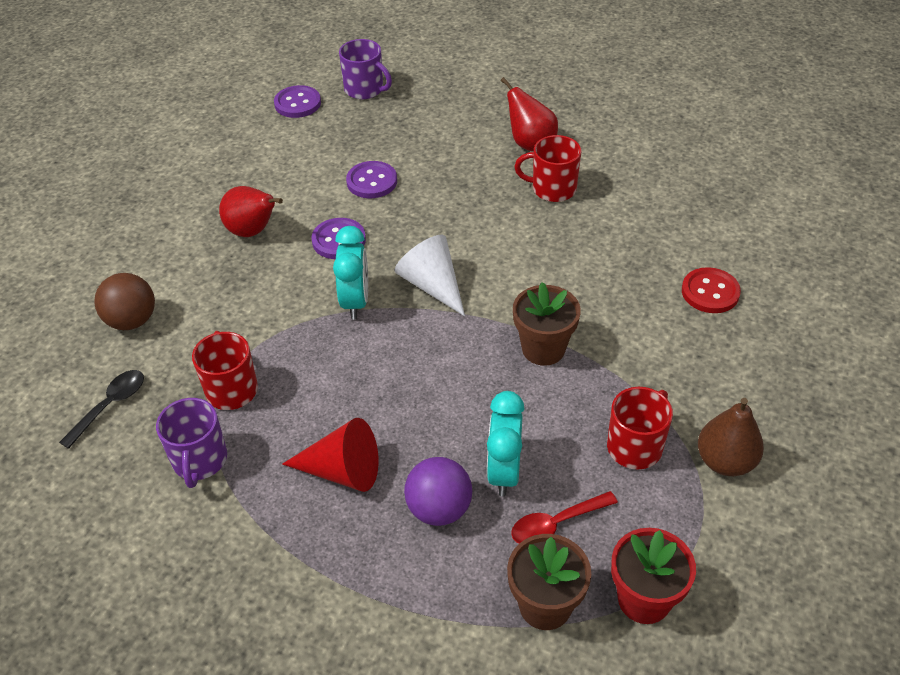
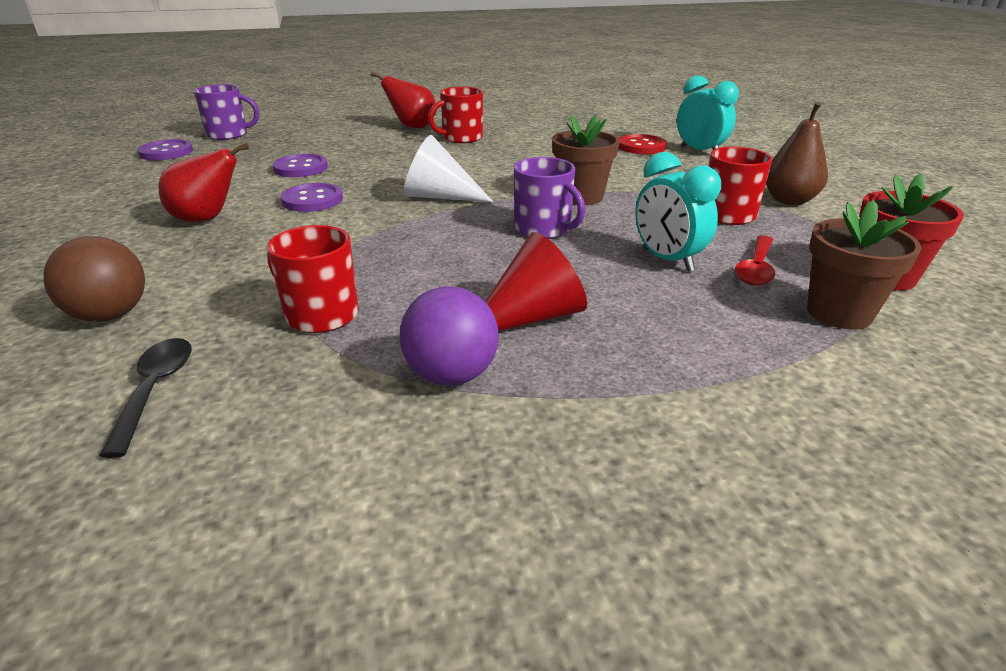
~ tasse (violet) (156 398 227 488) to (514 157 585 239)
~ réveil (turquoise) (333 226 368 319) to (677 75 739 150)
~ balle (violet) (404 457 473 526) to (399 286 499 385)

Work required:
The full listing must come back exactly as written, with its pictures left out.

Written response:
~ tasse (violet) (156 398 227 488) to (514 157 585 239)
~ réveil (turquoise) (333 226 368 319) to (677 75 739 150)
~ balle (violet) (404 457 473 526) to (399 286 499 385)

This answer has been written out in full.